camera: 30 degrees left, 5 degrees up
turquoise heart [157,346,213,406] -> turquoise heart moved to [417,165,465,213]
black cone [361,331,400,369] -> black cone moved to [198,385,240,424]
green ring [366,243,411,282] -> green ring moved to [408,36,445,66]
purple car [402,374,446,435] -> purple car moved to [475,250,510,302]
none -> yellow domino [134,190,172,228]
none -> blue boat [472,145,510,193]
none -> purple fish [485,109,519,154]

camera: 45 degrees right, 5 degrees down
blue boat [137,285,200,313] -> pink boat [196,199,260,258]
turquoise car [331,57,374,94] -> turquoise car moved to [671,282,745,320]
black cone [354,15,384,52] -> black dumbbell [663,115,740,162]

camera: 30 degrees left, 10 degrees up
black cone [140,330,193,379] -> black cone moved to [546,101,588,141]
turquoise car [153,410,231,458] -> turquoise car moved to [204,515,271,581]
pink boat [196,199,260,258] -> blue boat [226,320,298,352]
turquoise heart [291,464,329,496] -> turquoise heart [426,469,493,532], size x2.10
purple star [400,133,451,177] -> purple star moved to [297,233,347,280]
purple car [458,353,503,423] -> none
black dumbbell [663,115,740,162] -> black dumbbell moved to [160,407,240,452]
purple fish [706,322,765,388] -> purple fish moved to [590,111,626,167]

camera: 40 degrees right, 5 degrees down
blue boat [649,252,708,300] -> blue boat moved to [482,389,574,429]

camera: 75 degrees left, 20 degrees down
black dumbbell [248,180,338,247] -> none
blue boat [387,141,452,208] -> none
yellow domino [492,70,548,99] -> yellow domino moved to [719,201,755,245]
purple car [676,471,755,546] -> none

* _ASSIGNMENT_
Give only the count of lines in the data that include the string "fish".

* _OUTPUT BELOW_
2